### Exercise description
In the records below, find the line containing "black brick B5 level 2 -> none" and the line containing "red round brick F3:G4"; please repeat exactly the lines from one to the other, both included, and nothing more.

### Data for this task
·····
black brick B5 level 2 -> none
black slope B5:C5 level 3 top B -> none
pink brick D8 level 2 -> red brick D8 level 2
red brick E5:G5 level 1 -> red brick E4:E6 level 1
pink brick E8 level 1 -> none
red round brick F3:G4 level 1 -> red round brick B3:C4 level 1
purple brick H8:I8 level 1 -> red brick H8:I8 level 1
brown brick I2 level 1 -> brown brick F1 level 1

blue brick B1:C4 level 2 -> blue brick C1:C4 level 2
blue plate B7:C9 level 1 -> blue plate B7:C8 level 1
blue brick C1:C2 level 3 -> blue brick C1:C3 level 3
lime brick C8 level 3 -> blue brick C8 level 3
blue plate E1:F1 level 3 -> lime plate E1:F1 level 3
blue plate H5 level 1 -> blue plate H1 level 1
·····
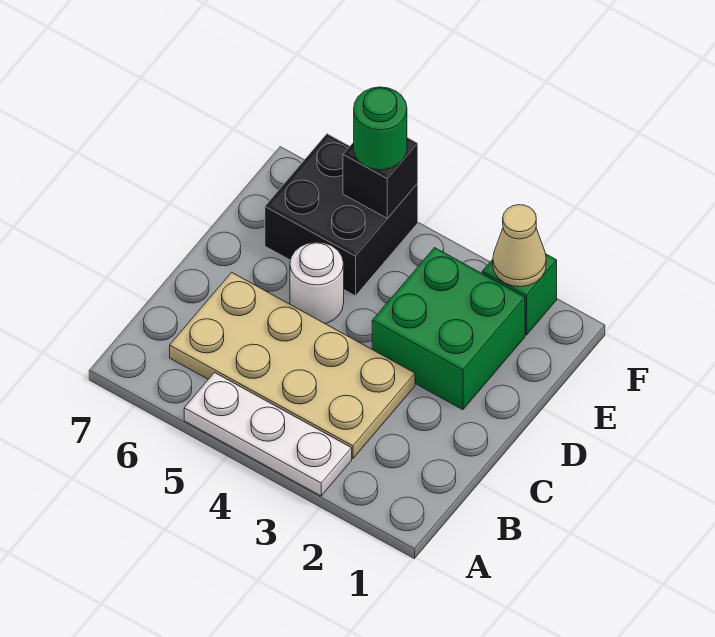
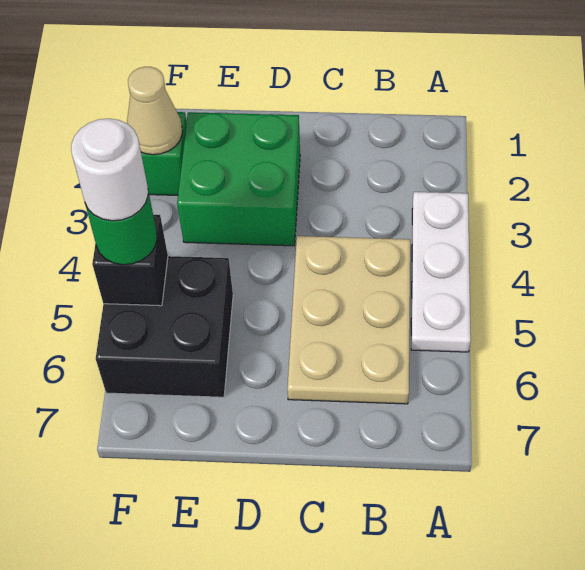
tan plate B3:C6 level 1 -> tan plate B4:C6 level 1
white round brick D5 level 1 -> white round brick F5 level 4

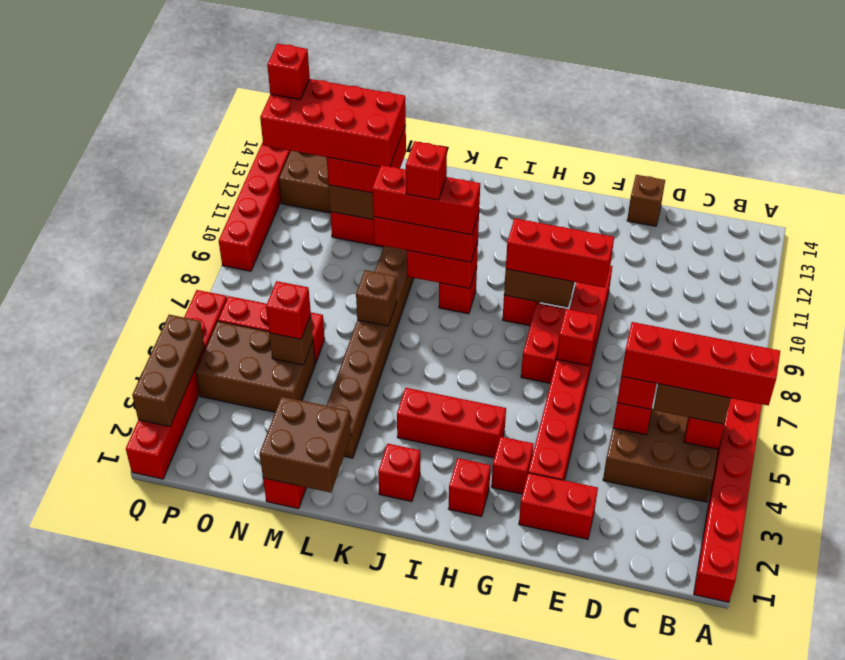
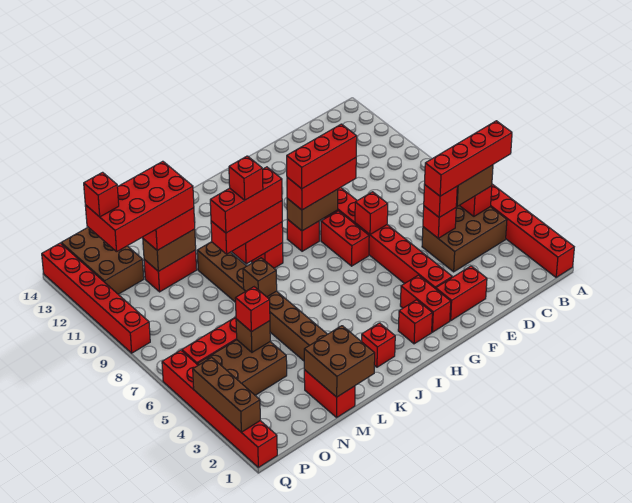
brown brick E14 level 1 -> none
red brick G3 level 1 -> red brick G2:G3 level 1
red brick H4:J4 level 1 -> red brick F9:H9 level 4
·····
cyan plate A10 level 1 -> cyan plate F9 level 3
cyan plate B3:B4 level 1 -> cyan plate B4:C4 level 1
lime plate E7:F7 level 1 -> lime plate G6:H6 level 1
·····
### Task response
black brick B5 level 2 -> none
black slope B5:C5 level 3 top B -> none
pink brick D8 level 2 -> red brick D8 level 2
red brick E5:G5 level 1 -> red brick E4:E6 level 1
pink brick E8 level 1 -> none
red round brick F3:G4 level 1 -> red round brick B3:C4 level 1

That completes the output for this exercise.